About this task: Line by line, return everything in the listing exactly.

Supplied material:
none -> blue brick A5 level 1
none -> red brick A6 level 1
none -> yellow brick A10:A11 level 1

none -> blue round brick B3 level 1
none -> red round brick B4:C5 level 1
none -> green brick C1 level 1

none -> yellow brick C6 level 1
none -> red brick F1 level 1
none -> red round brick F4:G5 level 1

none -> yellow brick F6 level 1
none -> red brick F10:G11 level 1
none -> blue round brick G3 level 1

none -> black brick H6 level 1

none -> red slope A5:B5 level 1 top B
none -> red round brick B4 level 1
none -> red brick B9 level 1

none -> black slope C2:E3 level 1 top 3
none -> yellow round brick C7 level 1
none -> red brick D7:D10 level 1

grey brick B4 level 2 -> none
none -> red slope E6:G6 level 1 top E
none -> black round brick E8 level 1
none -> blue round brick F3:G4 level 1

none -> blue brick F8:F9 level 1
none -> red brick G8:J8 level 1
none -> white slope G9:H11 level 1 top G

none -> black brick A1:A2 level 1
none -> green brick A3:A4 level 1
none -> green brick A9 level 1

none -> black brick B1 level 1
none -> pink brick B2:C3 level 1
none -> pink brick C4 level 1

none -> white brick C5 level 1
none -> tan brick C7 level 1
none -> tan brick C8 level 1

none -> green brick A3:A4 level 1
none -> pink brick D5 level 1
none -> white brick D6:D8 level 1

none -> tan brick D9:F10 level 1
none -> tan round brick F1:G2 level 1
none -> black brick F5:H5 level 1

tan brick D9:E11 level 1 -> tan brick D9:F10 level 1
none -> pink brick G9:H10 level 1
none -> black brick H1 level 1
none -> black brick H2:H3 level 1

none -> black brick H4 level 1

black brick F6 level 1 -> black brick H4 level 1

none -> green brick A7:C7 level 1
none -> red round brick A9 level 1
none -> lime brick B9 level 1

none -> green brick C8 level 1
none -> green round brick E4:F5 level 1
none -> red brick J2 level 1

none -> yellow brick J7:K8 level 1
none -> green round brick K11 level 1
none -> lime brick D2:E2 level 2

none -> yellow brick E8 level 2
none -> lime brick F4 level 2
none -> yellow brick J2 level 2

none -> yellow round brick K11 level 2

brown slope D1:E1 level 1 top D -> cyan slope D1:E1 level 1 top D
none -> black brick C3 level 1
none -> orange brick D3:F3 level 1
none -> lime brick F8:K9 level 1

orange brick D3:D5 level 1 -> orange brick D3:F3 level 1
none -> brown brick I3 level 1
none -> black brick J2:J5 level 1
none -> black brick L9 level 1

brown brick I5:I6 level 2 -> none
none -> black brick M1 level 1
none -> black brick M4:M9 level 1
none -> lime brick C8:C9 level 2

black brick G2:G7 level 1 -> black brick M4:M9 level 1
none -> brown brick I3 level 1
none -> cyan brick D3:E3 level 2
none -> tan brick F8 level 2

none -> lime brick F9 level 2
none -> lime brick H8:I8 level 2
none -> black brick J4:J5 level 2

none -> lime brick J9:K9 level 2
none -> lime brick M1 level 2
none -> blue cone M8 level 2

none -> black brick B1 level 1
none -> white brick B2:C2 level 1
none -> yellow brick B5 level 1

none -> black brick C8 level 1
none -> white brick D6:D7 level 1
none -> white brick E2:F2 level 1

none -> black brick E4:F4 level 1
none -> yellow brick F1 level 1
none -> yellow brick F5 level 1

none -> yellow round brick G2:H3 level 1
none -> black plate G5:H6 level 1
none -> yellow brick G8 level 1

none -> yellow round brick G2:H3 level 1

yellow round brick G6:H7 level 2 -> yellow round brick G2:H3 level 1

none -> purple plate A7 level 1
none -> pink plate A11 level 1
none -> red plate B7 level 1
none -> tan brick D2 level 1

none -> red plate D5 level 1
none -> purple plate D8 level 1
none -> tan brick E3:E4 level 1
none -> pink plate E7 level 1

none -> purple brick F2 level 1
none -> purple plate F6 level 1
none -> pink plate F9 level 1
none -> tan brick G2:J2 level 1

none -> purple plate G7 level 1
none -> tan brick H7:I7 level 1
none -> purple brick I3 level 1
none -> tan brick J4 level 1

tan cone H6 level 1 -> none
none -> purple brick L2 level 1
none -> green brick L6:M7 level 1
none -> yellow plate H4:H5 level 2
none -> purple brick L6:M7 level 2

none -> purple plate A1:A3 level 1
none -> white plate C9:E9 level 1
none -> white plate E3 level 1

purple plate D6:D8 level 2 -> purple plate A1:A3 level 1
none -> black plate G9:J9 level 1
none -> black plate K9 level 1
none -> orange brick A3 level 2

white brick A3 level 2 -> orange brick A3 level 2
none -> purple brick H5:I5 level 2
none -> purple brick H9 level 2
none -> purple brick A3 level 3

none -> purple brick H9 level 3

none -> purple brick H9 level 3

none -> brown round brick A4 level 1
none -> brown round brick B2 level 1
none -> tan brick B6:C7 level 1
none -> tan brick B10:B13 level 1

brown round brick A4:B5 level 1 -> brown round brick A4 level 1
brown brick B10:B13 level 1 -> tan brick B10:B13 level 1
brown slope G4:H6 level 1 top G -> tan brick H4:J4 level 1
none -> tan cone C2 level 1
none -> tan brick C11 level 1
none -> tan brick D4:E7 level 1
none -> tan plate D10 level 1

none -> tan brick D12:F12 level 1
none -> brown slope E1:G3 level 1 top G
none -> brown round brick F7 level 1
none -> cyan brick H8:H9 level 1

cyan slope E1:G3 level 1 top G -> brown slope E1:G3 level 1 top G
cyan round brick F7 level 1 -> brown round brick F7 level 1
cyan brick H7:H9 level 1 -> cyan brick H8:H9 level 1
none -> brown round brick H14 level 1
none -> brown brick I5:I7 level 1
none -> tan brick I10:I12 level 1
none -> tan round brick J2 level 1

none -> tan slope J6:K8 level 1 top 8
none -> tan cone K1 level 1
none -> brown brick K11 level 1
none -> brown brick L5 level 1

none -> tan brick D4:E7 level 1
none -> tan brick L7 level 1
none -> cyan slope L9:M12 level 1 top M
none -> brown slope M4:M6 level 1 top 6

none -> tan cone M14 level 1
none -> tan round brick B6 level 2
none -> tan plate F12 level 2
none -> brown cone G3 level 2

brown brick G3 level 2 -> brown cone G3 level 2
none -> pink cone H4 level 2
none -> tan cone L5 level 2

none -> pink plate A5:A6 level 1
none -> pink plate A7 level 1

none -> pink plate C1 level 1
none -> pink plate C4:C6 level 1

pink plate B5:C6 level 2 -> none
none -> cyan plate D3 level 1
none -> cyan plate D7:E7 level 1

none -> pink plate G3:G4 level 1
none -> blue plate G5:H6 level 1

Output:
none -> blue brick A5 level 1
none -> red brick A6 level 1
none -> yellow brick A10:A11 level 1

none -> blue round brick B3 level 1
none -> red round brick B4:C5 level 1
none -> green brick C1 level 1

none -> yellow brick C6 level 1
none -> red brick F1 level 1
none -> red round brick F4:G5 level 1

none -> yellow brick F6 level 1
none -> red brick F10:G11 level 1
none -> blue round brick G3 level 1

none -> black brick H6 level 1

none -> red slope A5:B5 level 1 top B
none -> red round brick B4 level 1
none -> red brick B9 level 1

none -> black slope C2:E3 level 1 top 3
none -> yellow round brick C7 level 1
none -> red brick D7:D10 level 1

grey brick B4 level 2 -> none
none -> red slope E6:G6 level 1 top E
none -> black round brick E8 level 1
none -> blue round brick F3:G4 level 1

none -> blue brick F8:F9 level 1
none -> red brick G8:J8 level 1
none -> white slope G9:H11 level 1 top G

none -> black brick A1:A2 level 1
none -> green brick A3:A4 level 1
none -> green brick A9 level 1

none -> black brick B1 level 1
none -> pink brick B2:C3 level 1
none -> pink brick C4 level 1

none -> white brick C5 level 1
none -> tan brick C7 level 1
none -> tan brick C8 level 1

none -> green brick A3:A4 level 1
none -> pink brick D5 level 1
none -> white brick D6:D8 level 1

none -> tan brick D9:F10 level 1
none -> tan round brick F1:G2 level 1
none -> black brick F5:H5 level 1

tan brick D9:E11 level 1 -> tan brick D9:F10 level 1
none -> pink brick G9:H10 level 1
none -> black brick H1 level 1
none -> black brick H2:H3 level 1

none -> black brick H4 level 1

black brick F6 level 1 -> black brick H4 level 1

none -> green brick A7:C7 level 1
none -> red round brick A9 level 1
none -> lime brick B9 level 1

none -> green brick C8 level 1
none -> green round brick E4:F5 level 1
none -> red brick J2 level 1

none -> yellow brick J7:K8 level 1
none -> green round brick K11 level 1
none -> lime brick D2:E2 level 2

none -> yellow brick E8 level 2
none -> lime brick F4 level 2
none -> yellow brick J2 level 2

none -> yellow round brick K11 level 2

brown slope D1:E1 level 1 top D -> cyan slope D1:E1 level 1 top D
none -> black brick C3 level 1
none -> orange brick D3:F3 level 1
none -> lime brick F8:K9 level 1

orange brick D3:D5 level 1 -> orange brick D3:F3 level 1
none -> brown brick I3 level 1
none -> black brick J2:J5 level 1
none -> black brick L9 level 1

brown brick I5:I6 level 2 -> none
none -> black brick M1 level 1
none -> black brick M4:M9 level 1
none -> lime brick C8:C9 level 2

black brick G2:G7 level 1 -> black brick M4:M9 level 1
none -> brown brick I3 level 1
none -> cyan brick D3:E3 level 2
none -> tan brick F8 level 2

none -> lime brick F9 level 2
none -> lime brick H8:I8 level 2
none -> black brick J4:J5 level 2

none -> lime brick J9:K9 level 2
none -> lime brick M1 level 2
none -> blue cone M8 level 2

none -> black brick B1 level 1
none -> white brick B2:C2 level 1
none -> yellow brick B5 level 1

none -> black brick C8 level 1
none -> white brick D6:D7 level 1
none -> white brick E2:F2 level 1

none -> black brick E4:F4 level 1
none -> yellow brick F1 level 1
none -> yellow brick F5 level 1

none -> yellow round brick G2:H3 level 1
none -> black plate G5:H6 level 1
none -> yellow brick G8 level 1

none -> yellow round brick G2:H3 level 1

yellow round brick G6:H7 level 2 -> yellow round brick G2:H3 level 1

none -> purple plate A7 level 1
none -> pink plate A11 level 1
none -> red plate B7 level 1
none -> tan brick D2 level 1

none -> red plate D5 level 1
none -> purple plate D8 level 1
none -> tan brick E3:E4 level 1
none -> pink plate E7 level 1

none -> purple brick F2 level 1
none -> purple plate F6 level 1
none -> pink plate F9 level 1
none -> tan brick G2:J2 level 1

none -> purple plate G7 level 1
none -> tan brick H7:I7 level 1
none -> purple brick I3 level 1
none -> tan brick J4 level 1

tan cone H6 level 1 -> none
none -> purple brick L2 level 1
none -> green brick L6:M7 level 1
none -> yellow plate H4:H5 level 2
none -> purple brick L6:M7 level 2

none -> purple plate A1:A3 level 1
none -> white plate C9:E9 level 1
none -> white plate E3 level 1

purple plate D6:D8 level 2 -> purple plate A1:A3 level 1
none -> black plate G9:J9 level 1
none -> black plate K9 level 1
none -> orange brick A3 level 2

white brick A3 level 2 -> orange brick A3 level 2
none -> purple brick H5:I5 level 2
none -> purple brick H9 level 2
none -> purple brick A3 level 3

none -> purple brick H9 level 3

none -> purple brick H9 level 3

none -> brown round brick A4 level 1
none -> brown round brick B2 level 1
none -> tan brick B6:C7 level 1
none -> tan brick B10:B13 level 1

brown round brick A4:B5 level 1 -> brown round brick A4 level 1
brown brick B10:B13 level 1 -> tan brick B10:B13 level 1
brown slope G4:H6 level 1 top G -> tan brick H4:J4 level 1
none -> tan cone C2 level 1
none -> tan brick C11 level 1
none -> tan brick D4:E7 level 1
none -> tan plate D10 level 1

none -> tan brick D12:F12 level 1
none -> brown slope E1:G3 level 1 top G
none -> brown round brick F7 level 1
none -> cyan brick H8:H9 level 1

cyan slope E1:G3 level 1 top G -> brown slope E1:G3 level 1 top G
cyan round brick F7 level 1 -> brown round brick F7 level 1
cyan brick H7:H9 level 1 -> cyan brick H8:H9 level 1
none -> brown round brick H14 level 1
none -> brown brick I5:I7 level 1
none -> tan brick I10:I12 level 1
none -> tan round brick J2 level 1

none -> tan slope J6:K8 level 1 top 8
none -> tan cone K1 level 1
none -> brown brick K11 level 1
none -> brown brick L5 level 1

none -> tan brick D4:E7 level 1
none -> tan brick L7 level 1
none -> cyan slope L9:M12 level 1 top M
none -> brown slope M4:M6 level 1 top 6

none -> tan cone M14 level 1
none -> tan round brick B6 level 2
none -> tan plate F12 level 2
none -> brown cone G3 level 2

brown brick G3 level 2 -> brown cone G3 level 2
none -> pink cone H4 level 2
none -> tan cone L5 level 2

none -> pink plate A5:A6 level 1
none -> pink plate A7 level 1

none -> pink plate C1 level 1
none -> pink plate C4:C6 level 1

pink plate B5:C6 level 2 -> none
none -> cyan plate D3 level 1
none -> cyan plate D7:E7 level 1

none -> pink plate G3:G4 level 1
none -> blue plate G5:H6 level 1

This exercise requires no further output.